WORK REQUIRED
Would you copy out, exactly as written, each line from the one containing "pink lamp: 1 -> 2" to the end of the records below?

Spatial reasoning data
━━━━━━━━━━━━━━━━

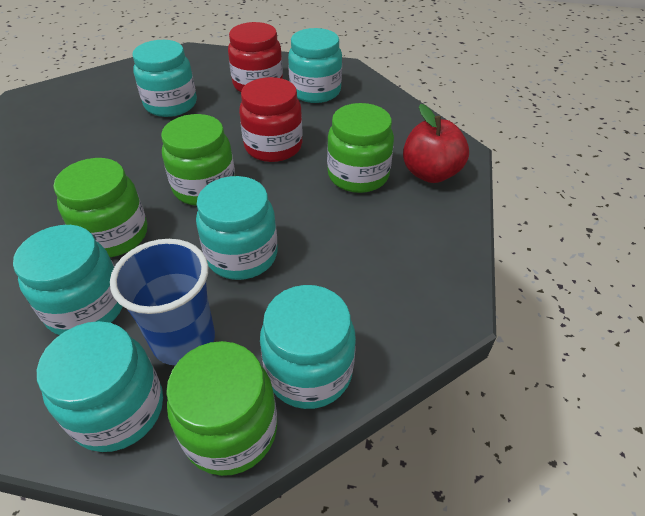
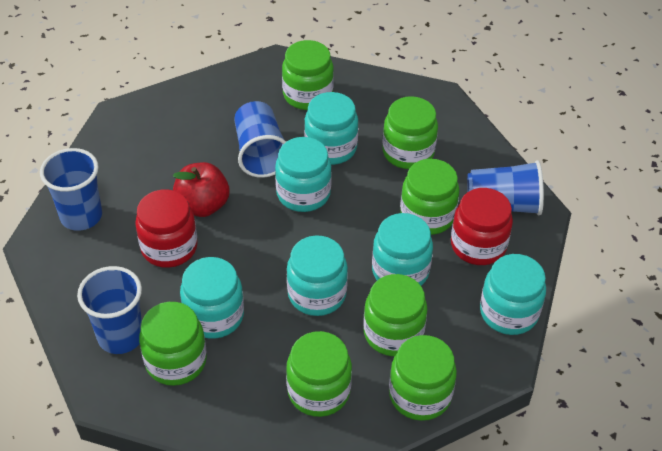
blue cup: 1 -> 4
green jar: 4 -> 7

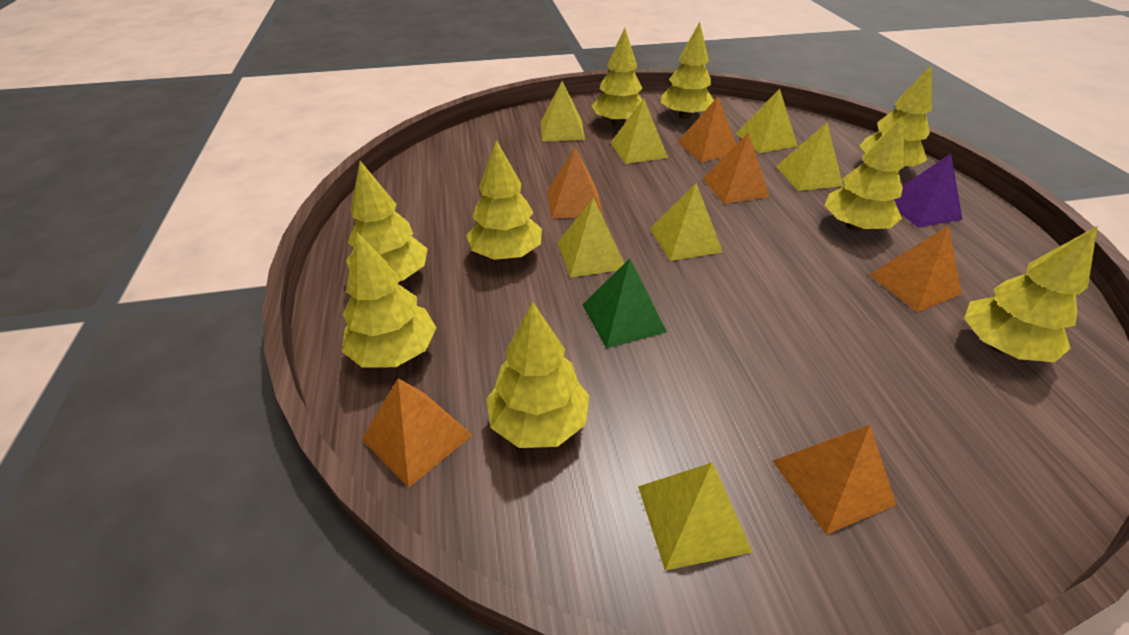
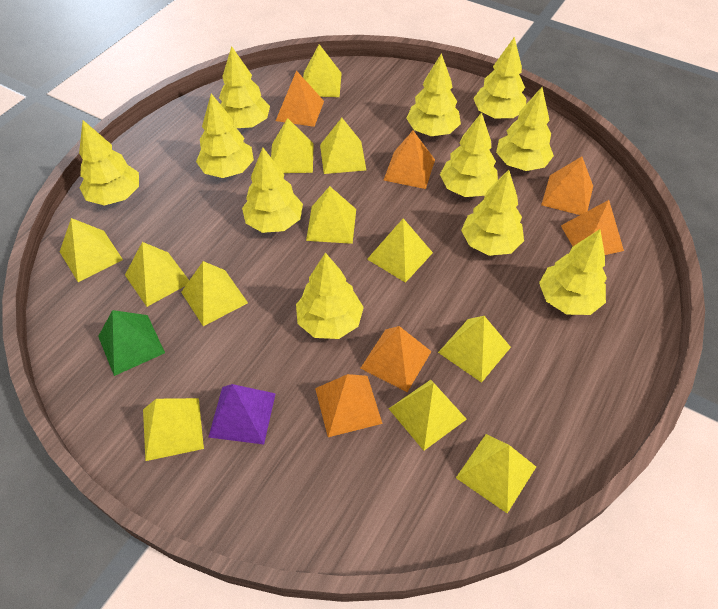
yellow pyramid: 7 -> 12
yellow tree: 9 -> 11

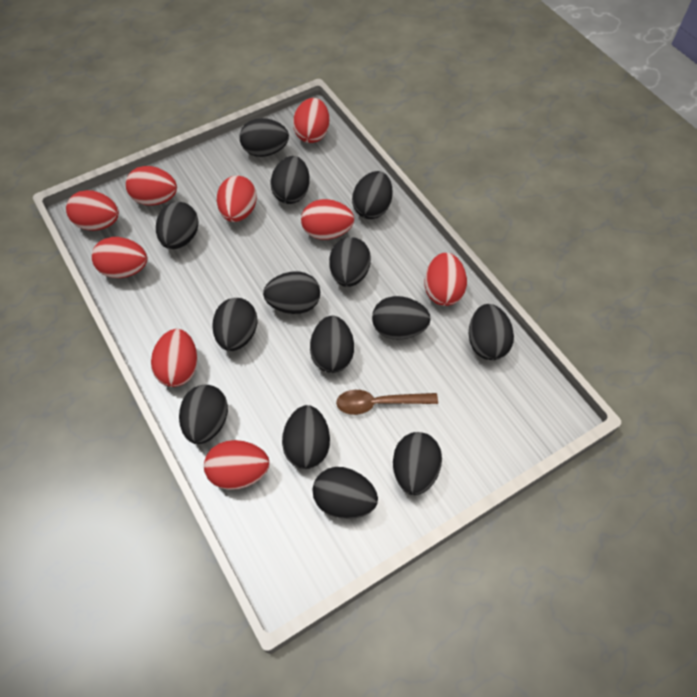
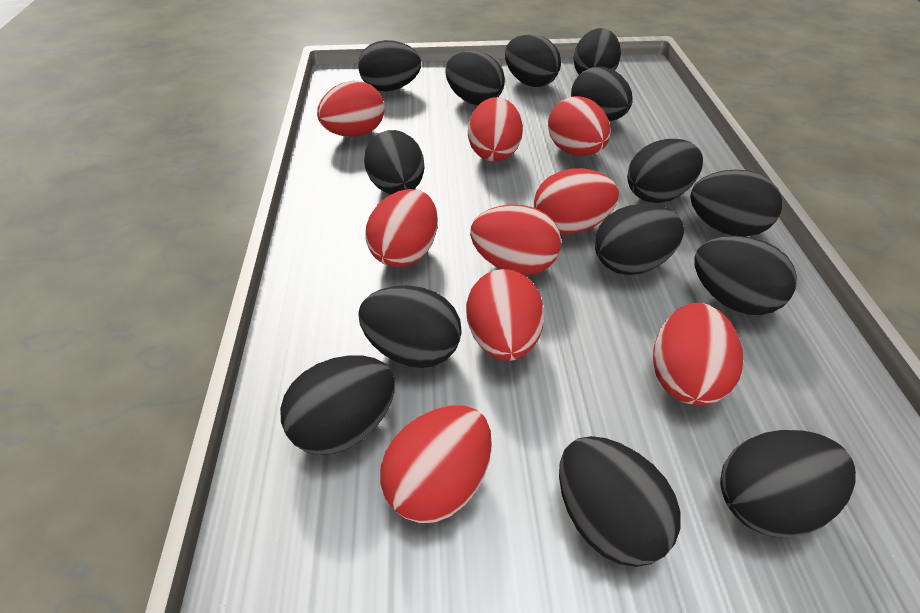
brown spoon: 1 -> 0

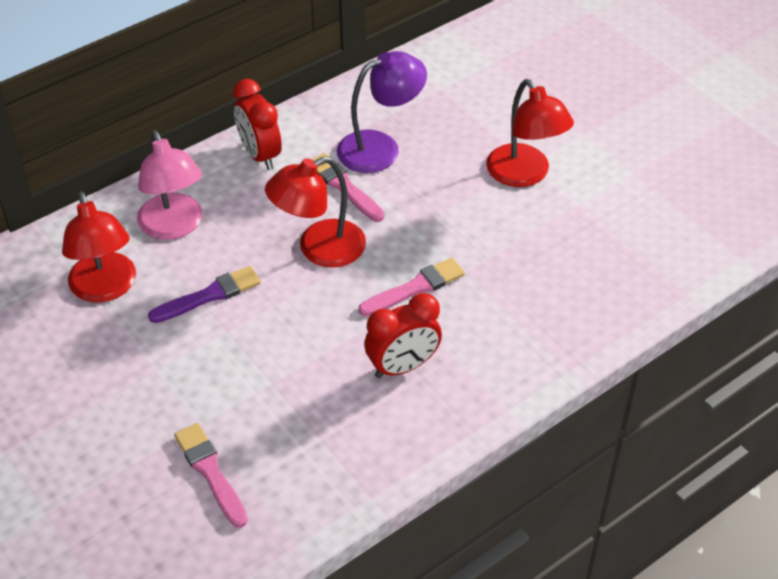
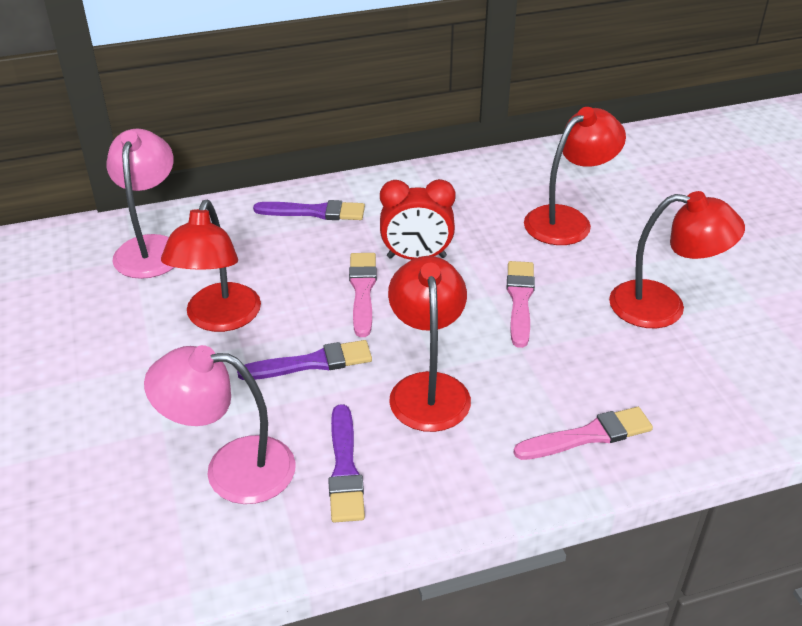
pink lamp: 1 -> 2
purple brush: 1 -> 3
purple lamp: 1 -> 0
red clock: 2 -> 1
red lamp: 3 -> 4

━━━━━━━━━━━━━━━━

ANSWER TO THIS TASK
pink lamp: 1 -> 2
purple brush: 1 -> 3
purple lamp: 1 -> 0
red clock: 2 -> 1
red lamp: 3 -> 4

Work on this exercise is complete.